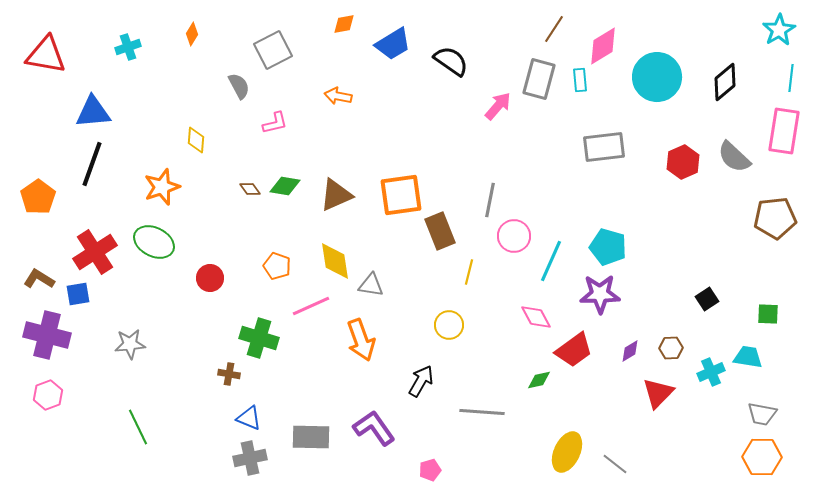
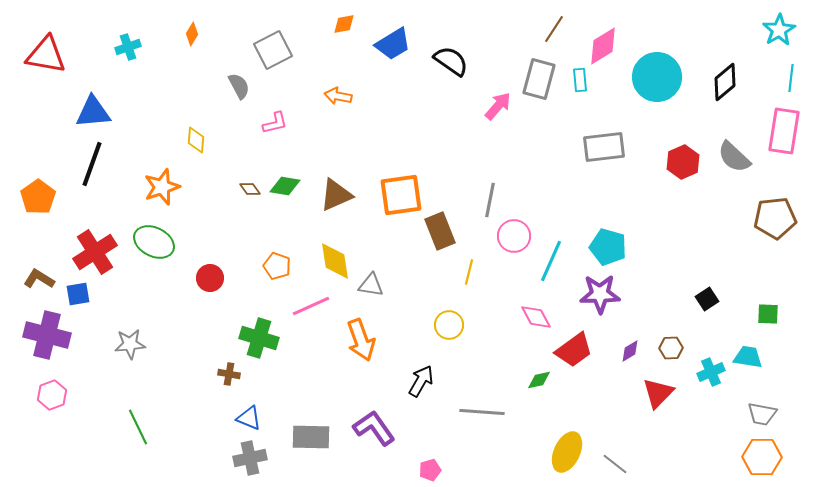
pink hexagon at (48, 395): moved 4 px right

---

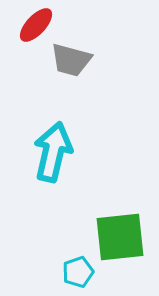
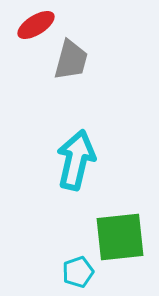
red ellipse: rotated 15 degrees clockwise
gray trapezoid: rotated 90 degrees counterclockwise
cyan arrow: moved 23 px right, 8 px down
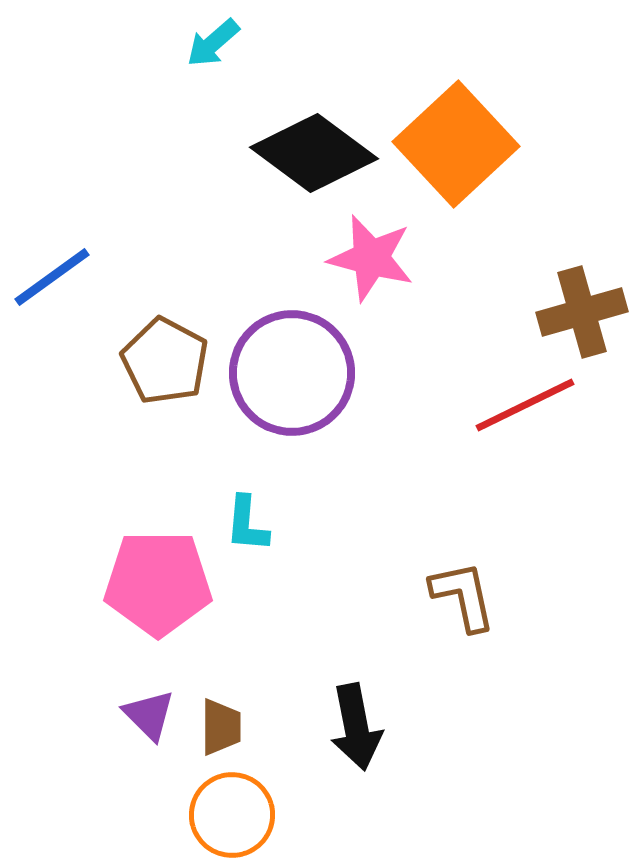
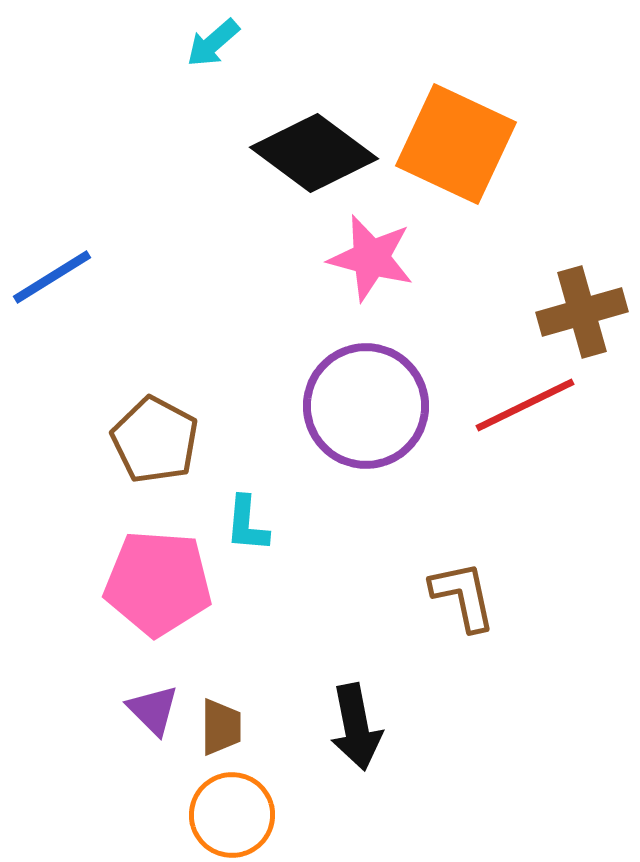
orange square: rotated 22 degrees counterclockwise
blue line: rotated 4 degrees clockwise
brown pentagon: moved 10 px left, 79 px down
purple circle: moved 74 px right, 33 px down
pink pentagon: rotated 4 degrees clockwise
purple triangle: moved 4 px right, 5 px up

* * *

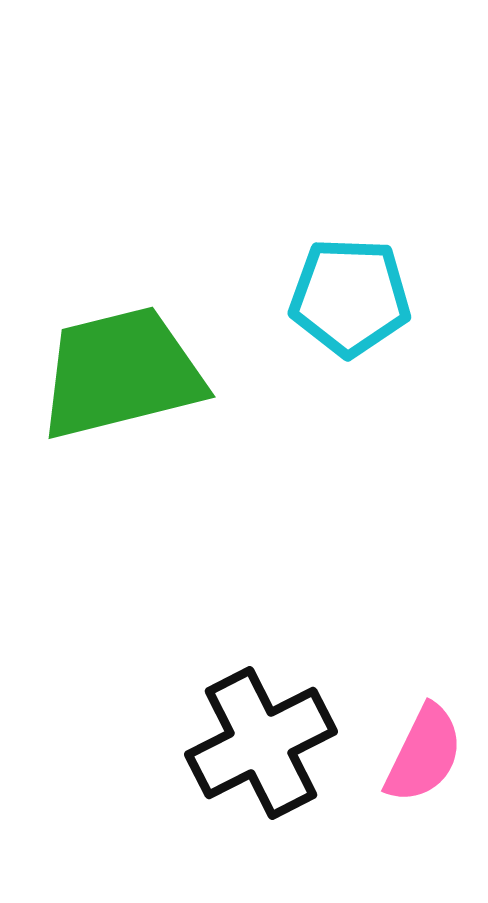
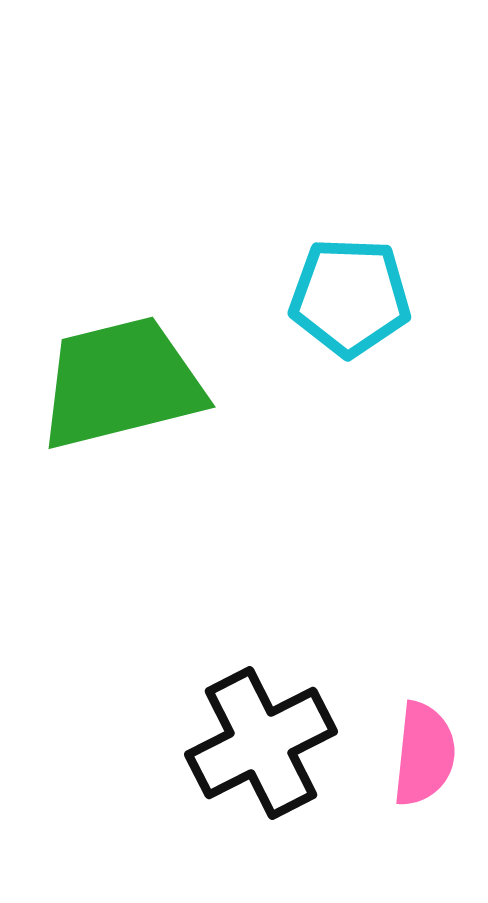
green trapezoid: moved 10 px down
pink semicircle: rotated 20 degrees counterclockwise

§ **Brief**
The answer must consist of each line from the entries that contains the string "counterclockwise".

§ **Completed exercise**
gray trapezoid: rotated 90 degrees counterclockwise
orange square: rotated 22 degrees counterclockwise
pink semicircle: rotated 20 degrees counterclockwise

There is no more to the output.